──────── Material provided

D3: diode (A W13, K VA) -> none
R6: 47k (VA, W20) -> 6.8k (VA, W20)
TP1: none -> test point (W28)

────────────────
──────── Material provided

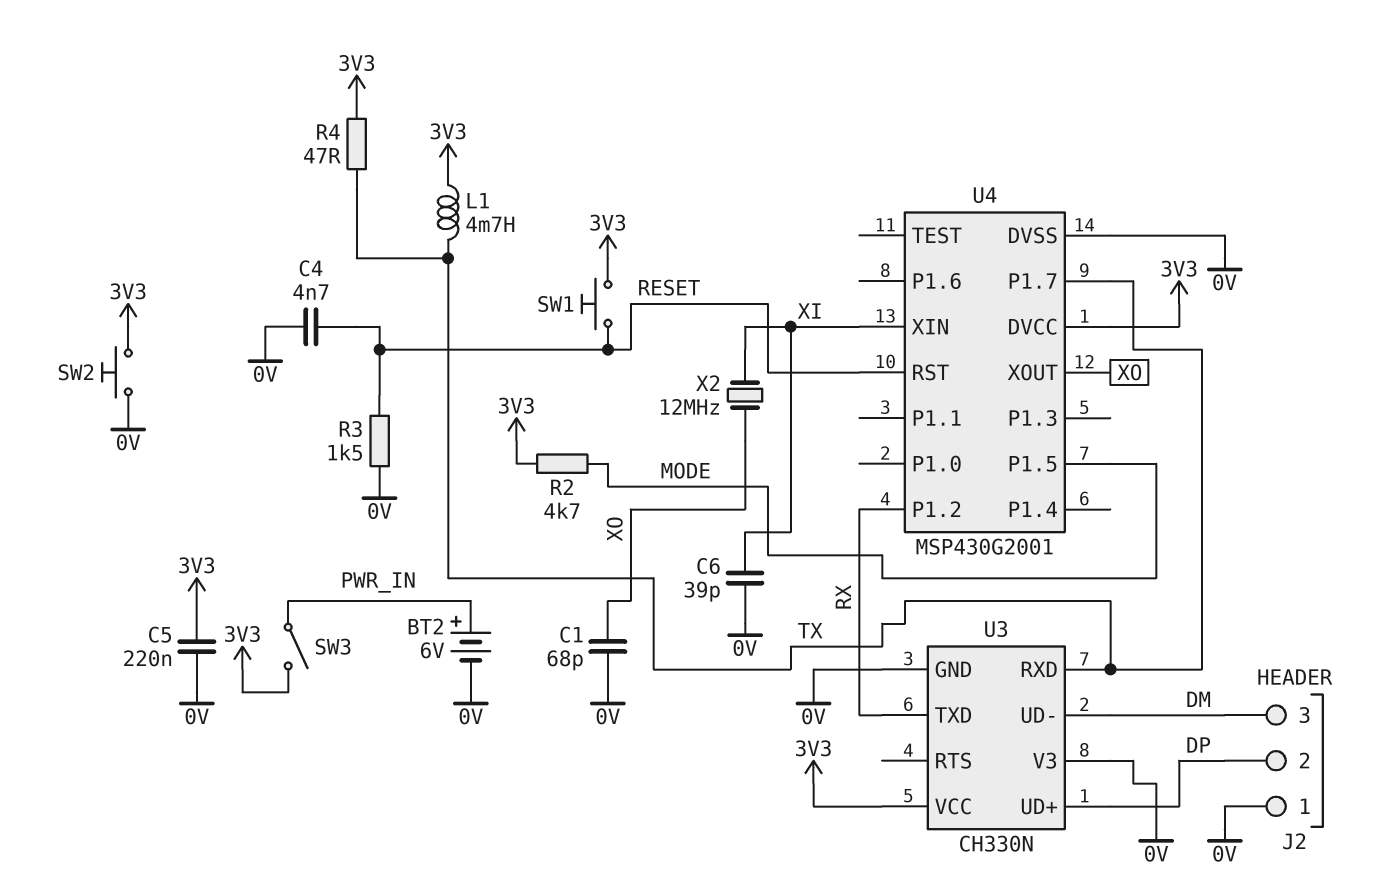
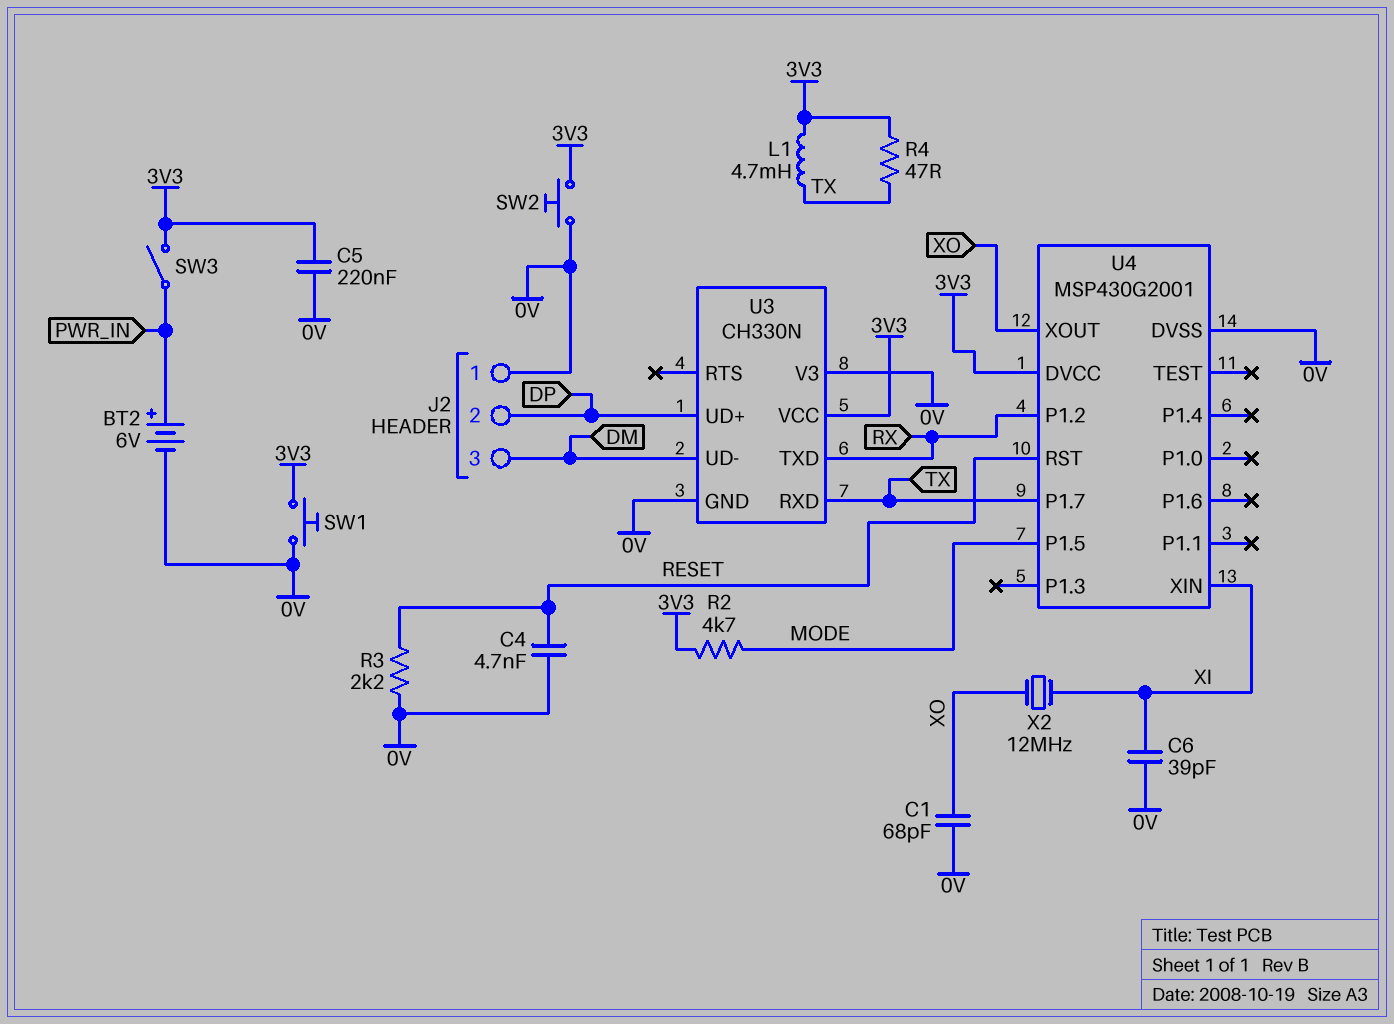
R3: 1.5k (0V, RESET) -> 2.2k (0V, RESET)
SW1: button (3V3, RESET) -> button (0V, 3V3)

────────────────

### Action item
Look above for the line containing "D3: diode (A W13, K VA) -> none". Output from there through the line containing "TP1: none -> test point (W28)", exactly and inclusively.

### Answer space
D3: diode (A W13, K VA) -> none
R6: 47k (VA, W20) -> 6.8k (VA, W20)
TP1: none -> test point (W28)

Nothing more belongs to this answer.